## Work task
Below are records that should be duplicated exactly, with no image retained.

## Dataset records
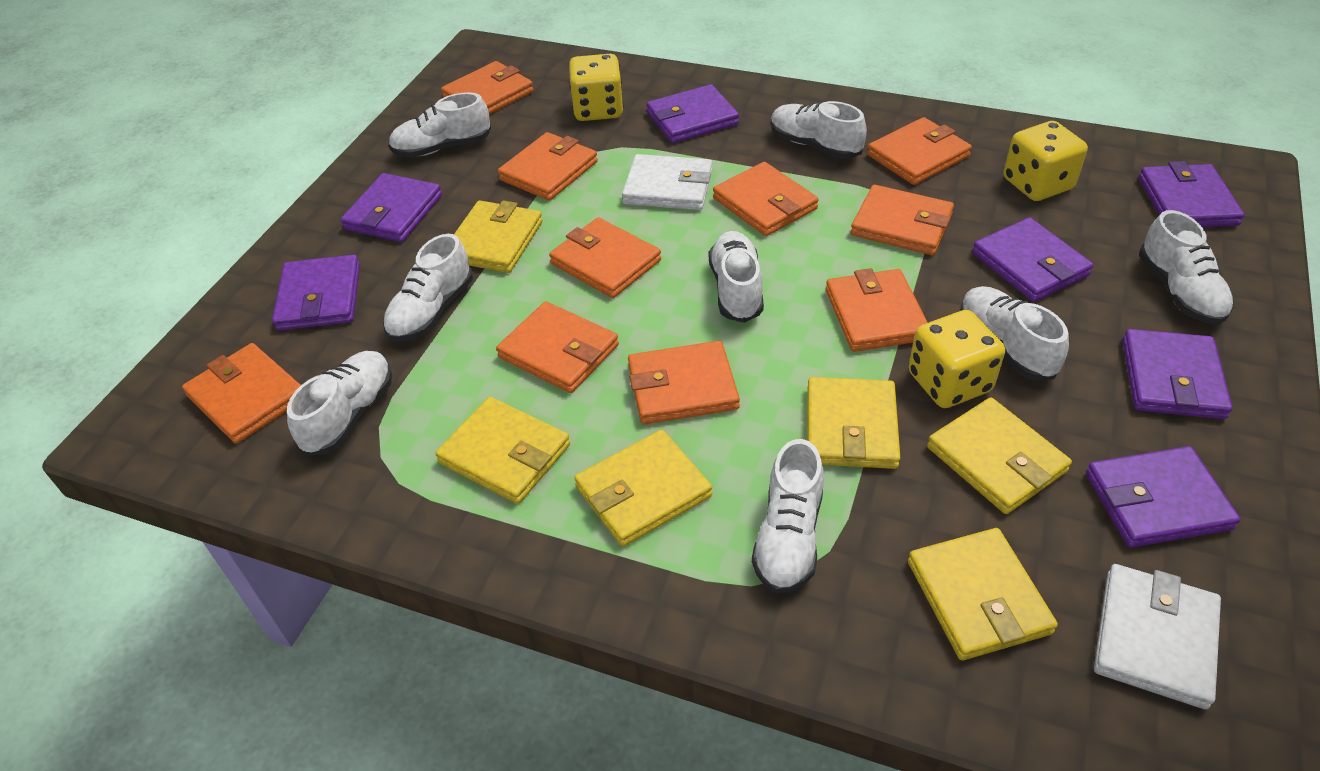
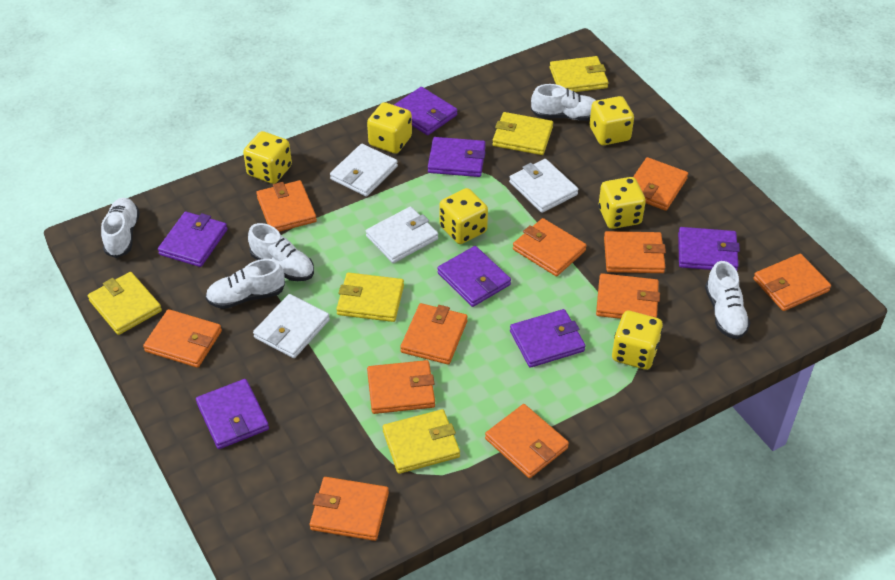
orange wallet: 10 -> 11
white shoe: 8 -> 5
white wallet: 2 -> 4
yellow dice: 3 -> 6
yellow wallet: 6 -> 5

## Worked solution
orange wallet: 10 -> 11
white shoe: 8 -> 5
white wallet: 2 -> 4
yellow dice: 3 -> 6
yellow wallet: 6 -> 5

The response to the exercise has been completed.